About this exercise:
In your copy, include every record exactly and no pictures.

The records:
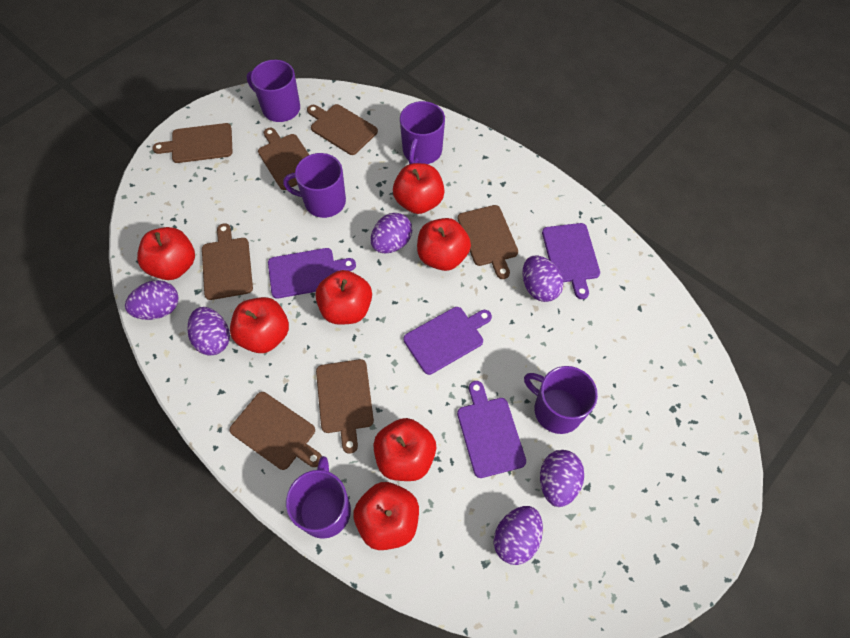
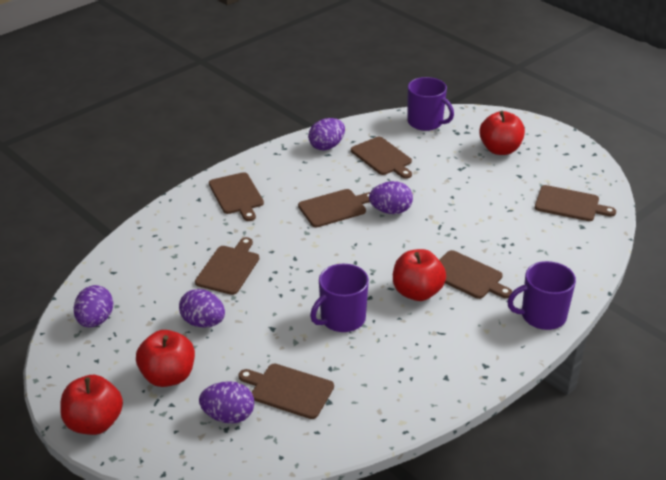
purple cutting board: 4 -> 0
purple egg: 6 -> 5
purple mug: 5 -> 3
red apple: 7 -> 4

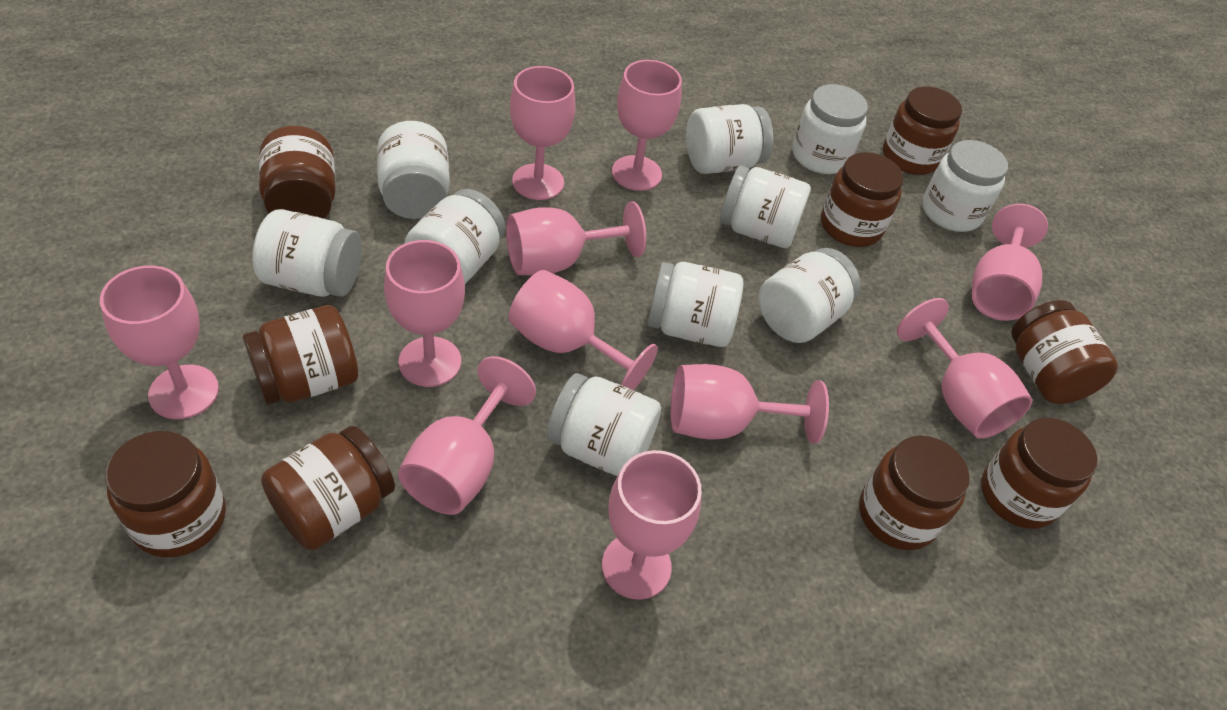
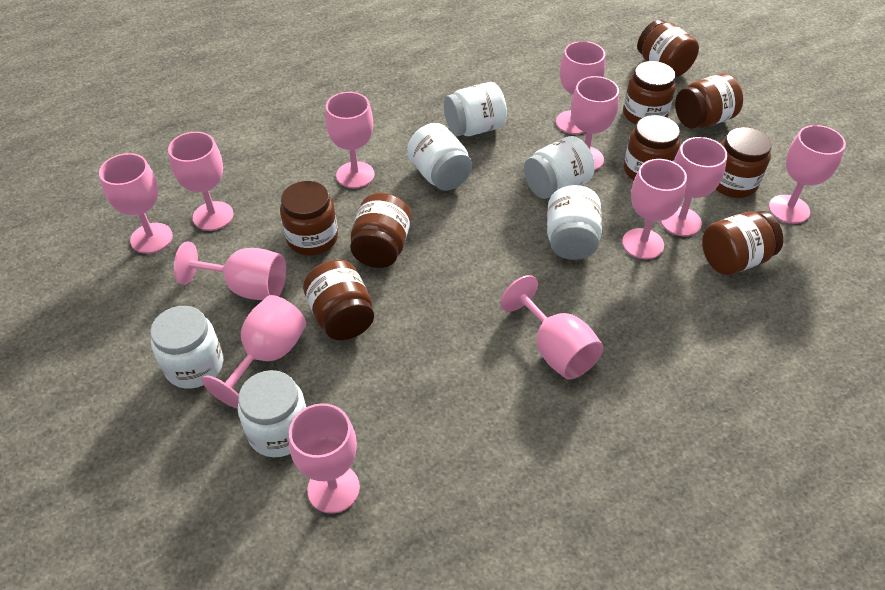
pink goblet: 11 -> 12
white jar: 10 -> 6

Response to the exercise:
purple cutting board: 4 -> 0
purple egg: 6 -> 5
purple mug: 5 -> 3
red apple: 7 -> 4

pink goblet: 11 -> 12
white jar: 10 -> 6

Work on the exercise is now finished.